*** Available data ***
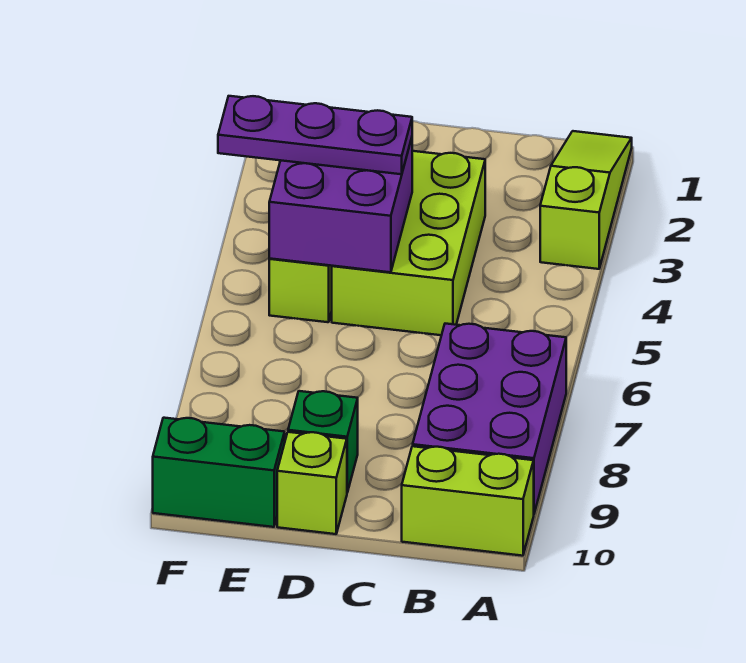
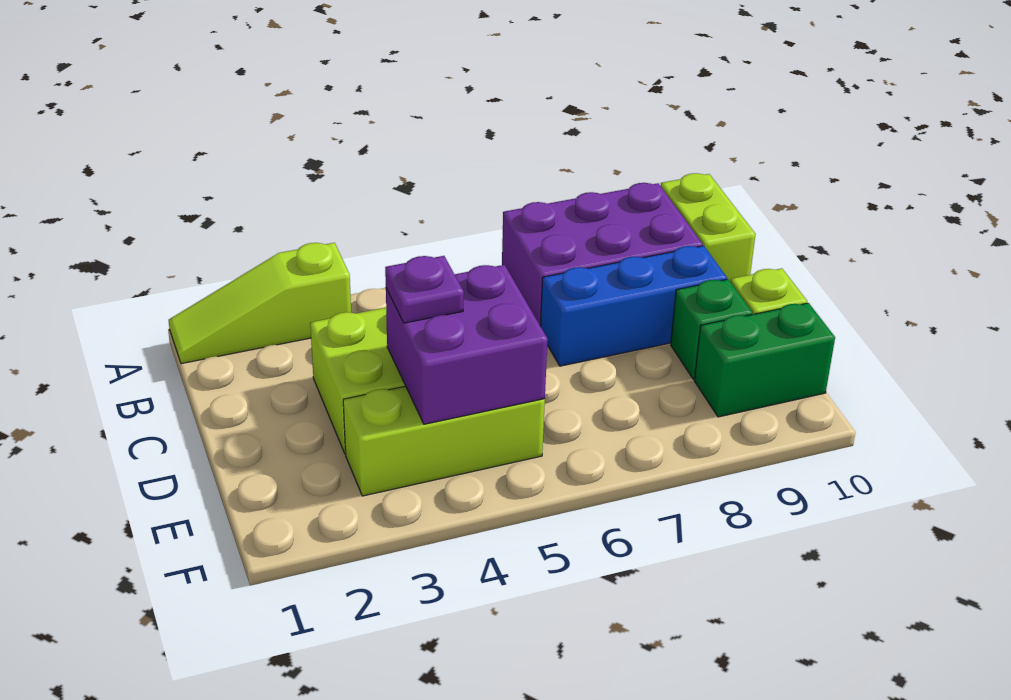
none -> blue brick C7:C9 level 1
purple plate D4:F4 level 3 -> purple plate D4 level 3
green brick E10:F10 level 1 -> green brick E9:E10 level 1

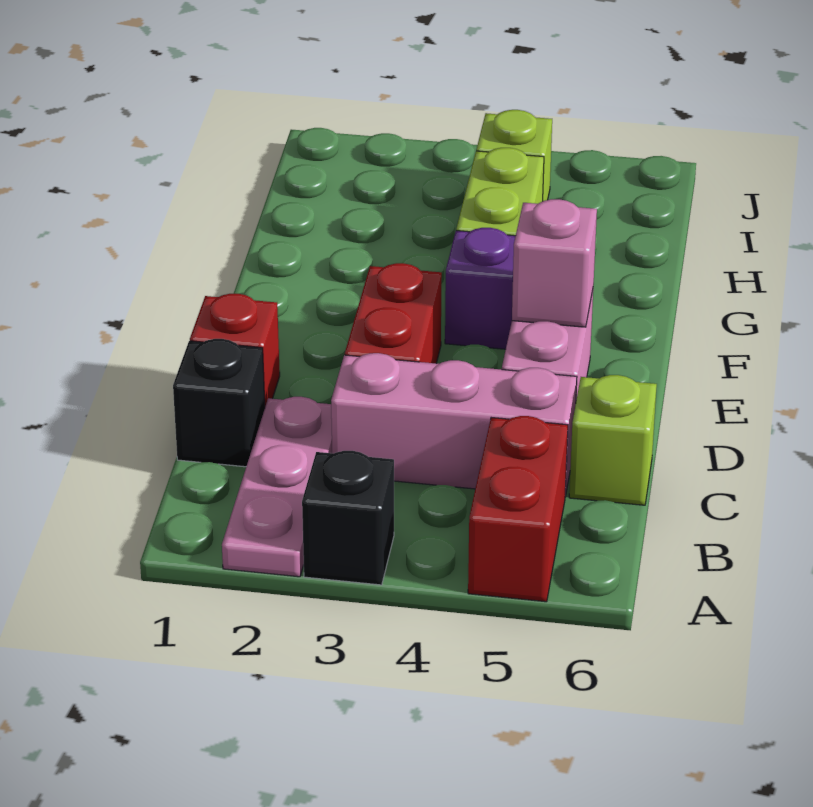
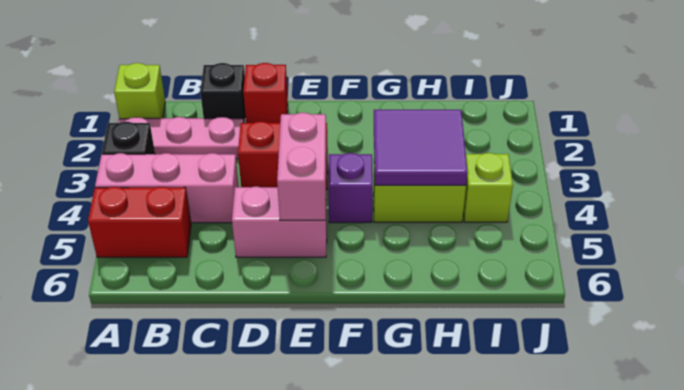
pink brick C3:C5 level 1 -> pink brick A4:C4 level 1
lime brick C6 level 1 -> lime brick A1 level 1
pink brick E5 level 2 -> pink brick E4:E5 level 2
none -> purple tile G3:H4 level 2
***
*Problem*: Counting both ends, reproduce word for word the lines from the line with "purple plate D4:F4" to the final line of the listing above, skipping every picture.

*Answer to this exercise*:
purple plate D4:F4 level 3 -> purple plate D4 level 3
green brick E10:F10 level 1 -> green brick E9:E10 level 1

pink brick C3:C5 level 1 -> pink brick A4:C4 level 1
lime brick C6 level 1 -> lime brick A1 level 1
pink brick E5 level 2 -> pink brick E4:E5 level 2
none -> purple tile G3:H4 level 2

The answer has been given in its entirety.